Task prompt
Determine how many lines in the entries below hold "size". Respond with that number only.

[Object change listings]
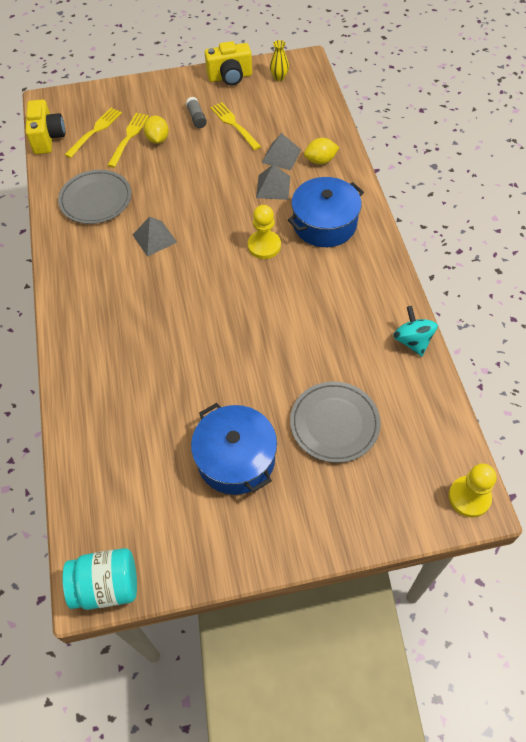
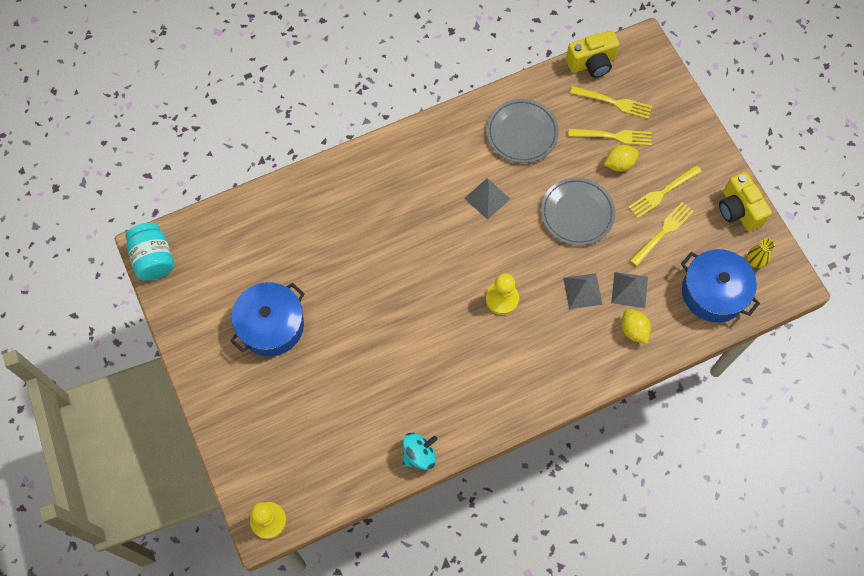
camera: 75 degrees right, 10 degrees up
(196, 118) = (662, 192): grey glue stick -> yellow fork
(324, 224) = (545, 350): blue pot -> blue pot (713, 292)
(334, 423) = (318, 398): grey plate -> grey plate (577, 213)

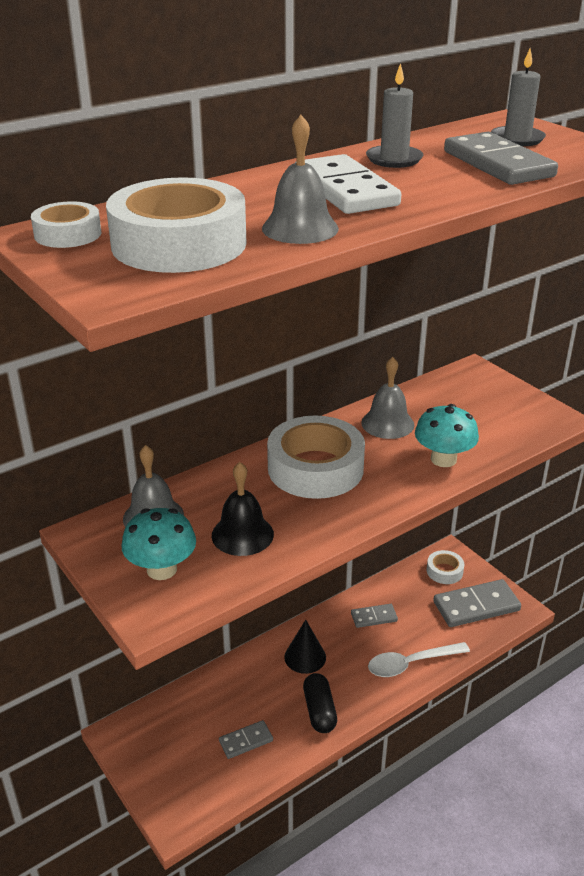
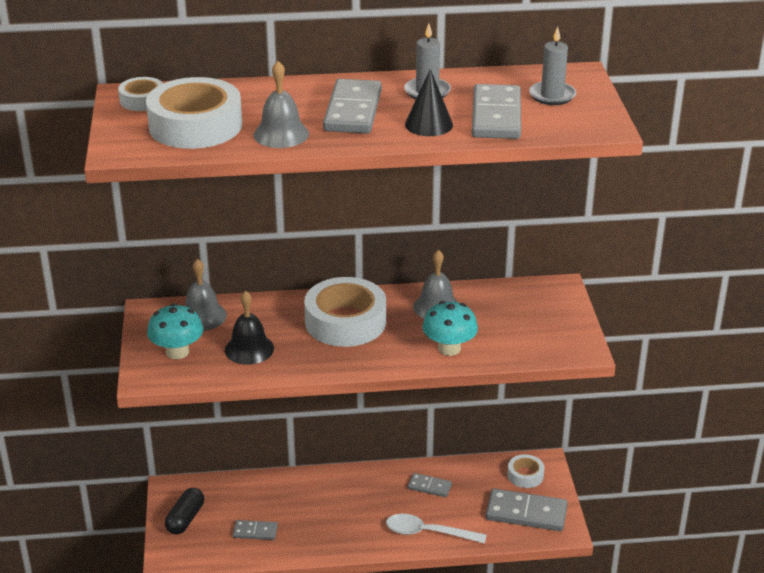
camera: 30 degrees right, 0 degrees up
(305, 657) = (348, 493): black cone -> black cone (429, 124)
(319, 711) = (326, 535): black capsule -> black capsule (185, 519)
(345, 190) = (353, 111): white domino -> grey domino

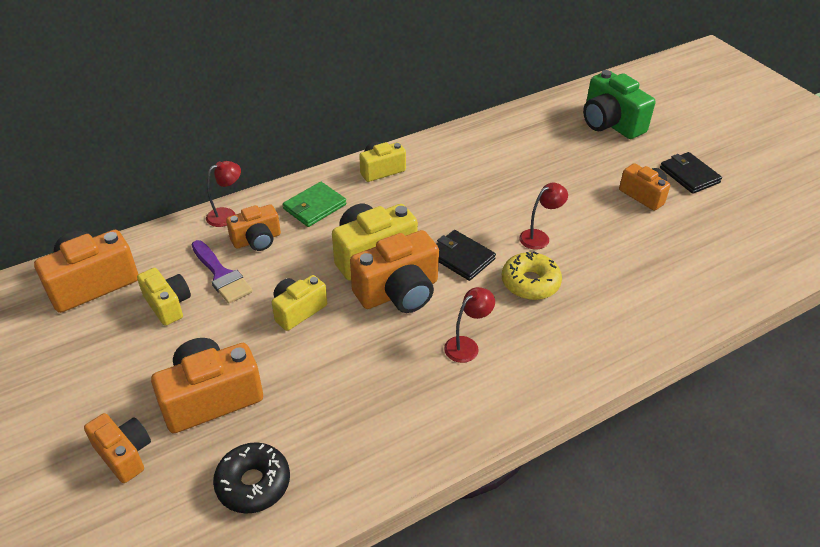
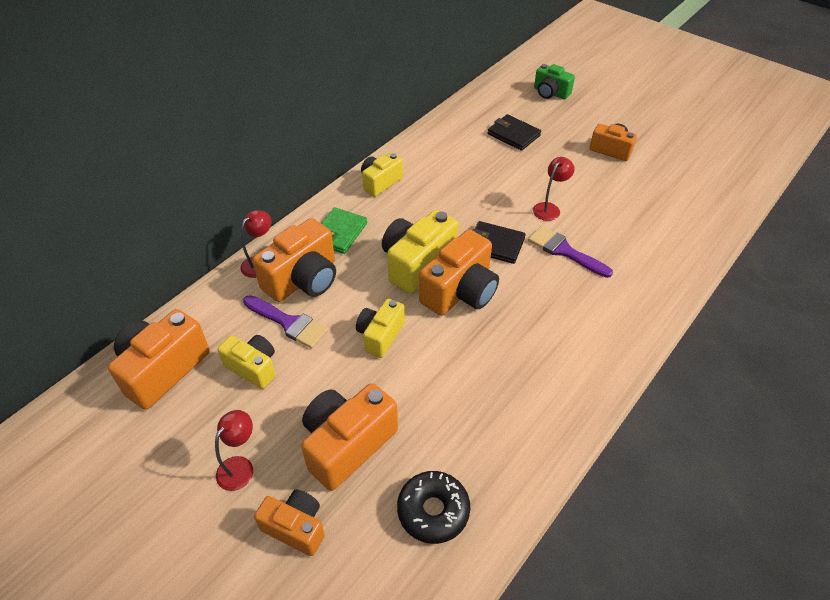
camera: 20 degrees left, 5 degrees up
(257, 240) = (303, 279): orange camera -> orange camera, size x1.62
(467, 345) = (544, 322): red lamp -> red lamp (240, 466)
(530, 283) = (564, 251): yellow donut -> purple brush
(610, 123) = (550, 93): green camera -> green camera, size x0.62
(689, 175) = (636, 123): black wallet -> black wallet (513, 134)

Worked solution
2